_What the exercise asks_
From the data below, pick out every line containing the string "with", and copy each one. Case counts.

_Records shown_

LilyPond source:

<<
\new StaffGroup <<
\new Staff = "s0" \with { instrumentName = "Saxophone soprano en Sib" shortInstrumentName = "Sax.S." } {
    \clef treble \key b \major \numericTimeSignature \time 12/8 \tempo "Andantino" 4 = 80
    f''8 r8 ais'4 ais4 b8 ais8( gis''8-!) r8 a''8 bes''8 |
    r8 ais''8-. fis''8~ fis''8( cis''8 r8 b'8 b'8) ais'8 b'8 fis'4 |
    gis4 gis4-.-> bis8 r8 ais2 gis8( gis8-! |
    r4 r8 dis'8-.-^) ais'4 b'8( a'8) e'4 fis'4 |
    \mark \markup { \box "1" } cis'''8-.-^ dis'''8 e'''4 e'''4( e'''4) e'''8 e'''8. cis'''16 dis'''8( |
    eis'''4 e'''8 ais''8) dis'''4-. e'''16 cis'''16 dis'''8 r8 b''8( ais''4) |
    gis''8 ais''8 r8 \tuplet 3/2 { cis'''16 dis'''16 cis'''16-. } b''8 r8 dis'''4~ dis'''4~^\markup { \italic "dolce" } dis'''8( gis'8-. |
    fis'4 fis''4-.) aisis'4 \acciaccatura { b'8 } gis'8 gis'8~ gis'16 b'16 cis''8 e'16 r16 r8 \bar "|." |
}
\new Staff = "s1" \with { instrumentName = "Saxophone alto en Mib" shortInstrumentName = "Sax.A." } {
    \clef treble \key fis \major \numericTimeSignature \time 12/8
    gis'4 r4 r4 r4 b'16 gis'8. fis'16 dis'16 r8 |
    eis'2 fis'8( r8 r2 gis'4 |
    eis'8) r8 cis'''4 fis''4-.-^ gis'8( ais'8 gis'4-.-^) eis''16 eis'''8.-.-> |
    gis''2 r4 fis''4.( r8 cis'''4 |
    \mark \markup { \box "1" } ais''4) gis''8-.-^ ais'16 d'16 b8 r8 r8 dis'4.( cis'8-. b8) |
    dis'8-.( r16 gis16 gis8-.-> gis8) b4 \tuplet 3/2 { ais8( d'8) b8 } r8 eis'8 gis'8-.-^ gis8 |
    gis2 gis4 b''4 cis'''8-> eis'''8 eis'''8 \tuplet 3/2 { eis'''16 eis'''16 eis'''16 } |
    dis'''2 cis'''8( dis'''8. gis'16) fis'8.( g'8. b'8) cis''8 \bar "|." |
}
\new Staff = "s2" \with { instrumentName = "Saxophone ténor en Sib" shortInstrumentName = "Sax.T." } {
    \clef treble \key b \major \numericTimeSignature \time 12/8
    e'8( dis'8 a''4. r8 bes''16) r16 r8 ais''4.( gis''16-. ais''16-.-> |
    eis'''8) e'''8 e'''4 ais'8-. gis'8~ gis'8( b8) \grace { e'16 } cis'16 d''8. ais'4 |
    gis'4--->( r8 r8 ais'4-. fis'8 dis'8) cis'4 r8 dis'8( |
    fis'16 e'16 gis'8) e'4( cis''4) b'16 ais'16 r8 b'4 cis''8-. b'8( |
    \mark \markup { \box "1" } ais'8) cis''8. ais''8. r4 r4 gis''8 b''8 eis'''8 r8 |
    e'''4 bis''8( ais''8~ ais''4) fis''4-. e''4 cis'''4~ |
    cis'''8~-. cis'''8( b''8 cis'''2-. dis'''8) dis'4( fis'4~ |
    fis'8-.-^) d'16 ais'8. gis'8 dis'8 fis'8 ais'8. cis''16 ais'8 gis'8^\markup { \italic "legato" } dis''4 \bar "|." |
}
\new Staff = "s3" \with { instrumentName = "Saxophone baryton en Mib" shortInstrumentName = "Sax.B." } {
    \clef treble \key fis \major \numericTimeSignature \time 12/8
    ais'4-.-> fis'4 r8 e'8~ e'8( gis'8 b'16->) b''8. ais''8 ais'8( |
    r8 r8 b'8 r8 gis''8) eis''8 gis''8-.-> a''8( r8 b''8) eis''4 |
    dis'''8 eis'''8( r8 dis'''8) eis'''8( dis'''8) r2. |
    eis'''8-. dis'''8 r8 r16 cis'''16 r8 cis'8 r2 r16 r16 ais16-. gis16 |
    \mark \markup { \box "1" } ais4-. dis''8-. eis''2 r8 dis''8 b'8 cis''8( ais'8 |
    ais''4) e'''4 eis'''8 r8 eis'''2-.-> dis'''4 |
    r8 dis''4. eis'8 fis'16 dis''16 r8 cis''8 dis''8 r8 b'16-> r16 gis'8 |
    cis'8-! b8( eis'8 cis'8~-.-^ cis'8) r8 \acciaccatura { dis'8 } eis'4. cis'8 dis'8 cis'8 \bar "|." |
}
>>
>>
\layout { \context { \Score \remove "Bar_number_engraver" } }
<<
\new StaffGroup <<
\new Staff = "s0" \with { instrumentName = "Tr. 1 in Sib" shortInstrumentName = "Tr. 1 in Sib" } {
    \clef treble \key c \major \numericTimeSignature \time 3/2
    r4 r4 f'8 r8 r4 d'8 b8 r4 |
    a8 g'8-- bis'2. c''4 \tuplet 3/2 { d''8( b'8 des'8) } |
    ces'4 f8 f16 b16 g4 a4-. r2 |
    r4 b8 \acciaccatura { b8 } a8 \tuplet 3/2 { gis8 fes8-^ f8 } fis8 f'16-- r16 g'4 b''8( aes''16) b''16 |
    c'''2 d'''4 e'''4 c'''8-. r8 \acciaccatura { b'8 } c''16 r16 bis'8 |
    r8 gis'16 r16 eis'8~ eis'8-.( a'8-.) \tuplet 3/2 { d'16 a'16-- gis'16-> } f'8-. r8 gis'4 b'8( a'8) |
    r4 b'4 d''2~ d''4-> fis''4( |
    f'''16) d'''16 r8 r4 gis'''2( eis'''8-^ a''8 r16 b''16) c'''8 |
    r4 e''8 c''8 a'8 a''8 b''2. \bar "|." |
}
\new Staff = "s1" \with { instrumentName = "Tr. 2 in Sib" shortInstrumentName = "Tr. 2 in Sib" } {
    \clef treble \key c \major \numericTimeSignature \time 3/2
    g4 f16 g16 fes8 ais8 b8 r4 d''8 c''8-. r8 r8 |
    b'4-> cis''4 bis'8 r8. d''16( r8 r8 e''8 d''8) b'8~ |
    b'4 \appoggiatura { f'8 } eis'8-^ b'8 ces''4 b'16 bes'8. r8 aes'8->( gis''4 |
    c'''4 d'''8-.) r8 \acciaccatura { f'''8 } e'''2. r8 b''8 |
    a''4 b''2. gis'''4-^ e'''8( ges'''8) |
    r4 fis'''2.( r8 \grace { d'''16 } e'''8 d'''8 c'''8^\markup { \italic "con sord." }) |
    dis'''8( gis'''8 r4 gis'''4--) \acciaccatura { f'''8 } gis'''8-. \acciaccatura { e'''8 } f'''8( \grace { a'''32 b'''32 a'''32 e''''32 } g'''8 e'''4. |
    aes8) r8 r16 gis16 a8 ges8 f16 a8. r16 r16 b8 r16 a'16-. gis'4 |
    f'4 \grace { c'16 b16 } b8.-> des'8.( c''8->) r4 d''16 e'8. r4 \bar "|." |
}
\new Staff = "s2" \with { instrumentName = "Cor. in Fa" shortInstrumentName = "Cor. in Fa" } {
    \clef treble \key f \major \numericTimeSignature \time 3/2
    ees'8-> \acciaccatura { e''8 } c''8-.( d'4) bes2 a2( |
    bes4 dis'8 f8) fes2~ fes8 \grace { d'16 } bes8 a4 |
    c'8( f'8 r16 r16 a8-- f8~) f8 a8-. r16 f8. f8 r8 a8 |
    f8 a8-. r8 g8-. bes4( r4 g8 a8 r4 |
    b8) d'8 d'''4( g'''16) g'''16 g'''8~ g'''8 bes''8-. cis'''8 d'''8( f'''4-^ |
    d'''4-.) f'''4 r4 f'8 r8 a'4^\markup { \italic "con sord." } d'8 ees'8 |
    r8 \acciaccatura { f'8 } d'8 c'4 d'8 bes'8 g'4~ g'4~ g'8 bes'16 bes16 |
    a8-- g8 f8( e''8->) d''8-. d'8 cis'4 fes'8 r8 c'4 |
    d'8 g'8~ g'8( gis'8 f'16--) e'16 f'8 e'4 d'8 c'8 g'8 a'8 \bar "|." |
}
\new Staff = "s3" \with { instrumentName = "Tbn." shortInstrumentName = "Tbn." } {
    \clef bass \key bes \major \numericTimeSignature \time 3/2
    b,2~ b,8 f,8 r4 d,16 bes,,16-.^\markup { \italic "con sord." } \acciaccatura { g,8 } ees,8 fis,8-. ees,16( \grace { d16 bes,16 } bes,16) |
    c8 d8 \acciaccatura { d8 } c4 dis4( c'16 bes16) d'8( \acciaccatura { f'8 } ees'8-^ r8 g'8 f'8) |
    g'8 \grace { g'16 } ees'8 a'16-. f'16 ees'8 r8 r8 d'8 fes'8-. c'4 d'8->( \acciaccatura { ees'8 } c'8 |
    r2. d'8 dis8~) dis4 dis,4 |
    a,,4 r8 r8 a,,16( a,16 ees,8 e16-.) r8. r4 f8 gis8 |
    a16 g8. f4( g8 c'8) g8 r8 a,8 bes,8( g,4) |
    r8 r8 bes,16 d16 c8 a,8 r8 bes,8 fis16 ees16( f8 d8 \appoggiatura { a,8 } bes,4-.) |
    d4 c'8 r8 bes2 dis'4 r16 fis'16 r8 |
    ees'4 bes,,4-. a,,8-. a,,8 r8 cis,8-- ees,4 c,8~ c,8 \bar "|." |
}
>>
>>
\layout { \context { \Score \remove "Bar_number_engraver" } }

_Answer to this exercise_
\new Staff = "s0" \with { instrumentName = "Saxophone soprano en Sib" shortInstrumentName = "Sax.S." } {
\new Staff = "s1" \with { instrumentName = "Saxophone alto en Mib" shortInstrumentName = "Sax.A." } {
\new Staff = "s2" \with { instrumentName = "Saxophone ténor en Sib" shortInstrumentName = "Sax.T." } {
\new Staff = "s3" \with { instrumentName = "Saxophone baryton en Mib" shortInstrumentName = "Sax.B." } {
\new Staff = "s0" \with { instrumentName = "Tr. 1 in Sib" shortInstrumentName = "Tr. 1 in Sib" } {
\new Staff = "s1" \with { instrumentName = "Tr. 2 in Sib" shortInstrumentName = "Tr. 2 in Sib" } {
\new Staff = "s2" \with { instrumentName = "Cor. in Fa" shortInstrumentName = "Cor. in Fa" } {
\new Staff = "s3" \with { instrumentName = "Tbn." shortInstrumentName = "Tbn." } {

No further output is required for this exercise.